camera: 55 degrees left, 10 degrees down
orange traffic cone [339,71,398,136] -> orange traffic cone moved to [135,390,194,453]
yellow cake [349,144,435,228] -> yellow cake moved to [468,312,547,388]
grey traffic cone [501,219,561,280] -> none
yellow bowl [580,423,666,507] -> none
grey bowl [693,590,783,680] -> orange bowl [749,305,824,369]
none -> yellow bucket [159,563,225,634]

--

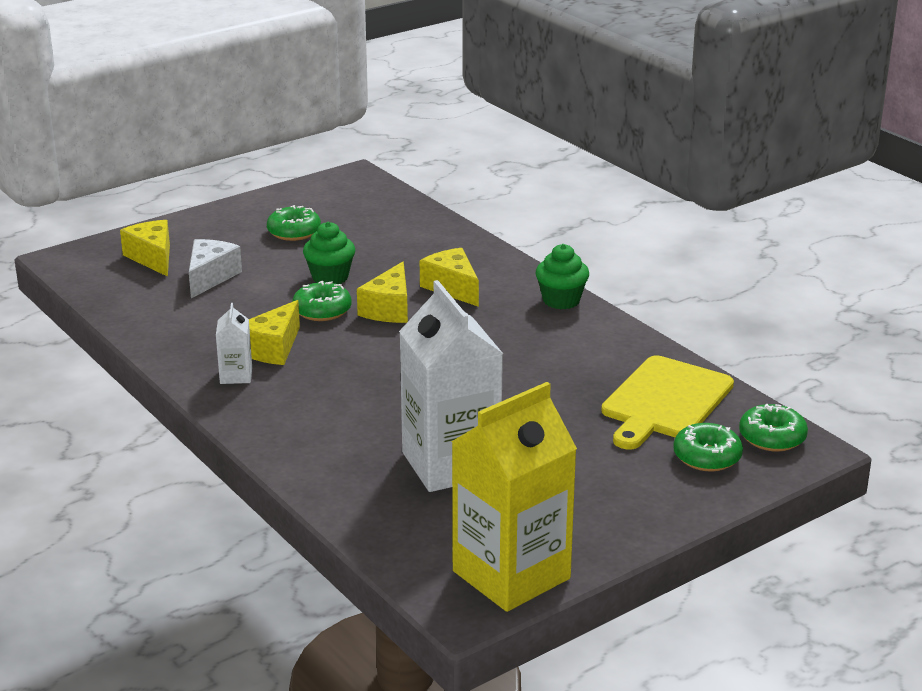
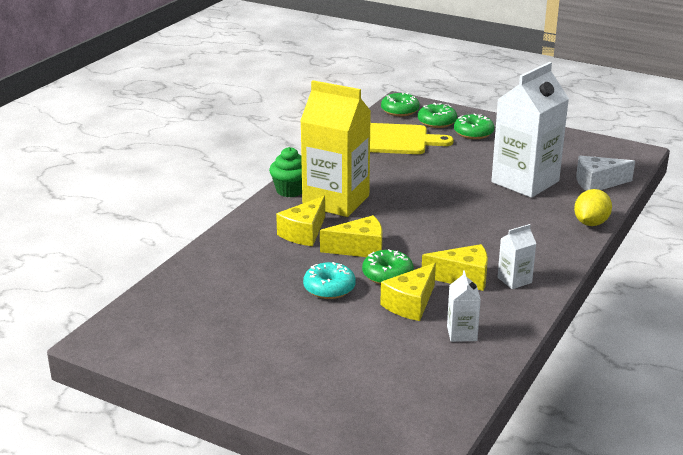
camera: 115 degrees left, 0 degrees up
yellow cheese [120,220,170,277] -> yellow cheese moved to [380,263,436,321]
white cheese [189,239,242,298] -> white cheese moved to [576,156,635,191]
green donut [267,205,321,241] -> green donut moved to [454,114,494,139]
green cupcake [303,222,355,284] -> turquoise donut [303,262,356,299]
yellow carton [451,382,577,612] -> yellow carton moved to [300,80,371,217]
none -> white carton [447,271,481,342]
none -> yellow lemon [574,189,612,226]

_EXERCISE DESCRIPTION_
Precisely the lines between those holding "yellow carton [451,382,577,612]" and "none -> yellow lemon [574,189,612,226]", inclusive, are to be reproduced from the listing above, with nothing added.

_ANSWER FOR THE TASK_
yellow carton [451,382,577,612] -> yellow carton moved to [300,80,371,217]
none -> white carton [447,271,481,342]
none -> yellow lemon [574,189,612,226]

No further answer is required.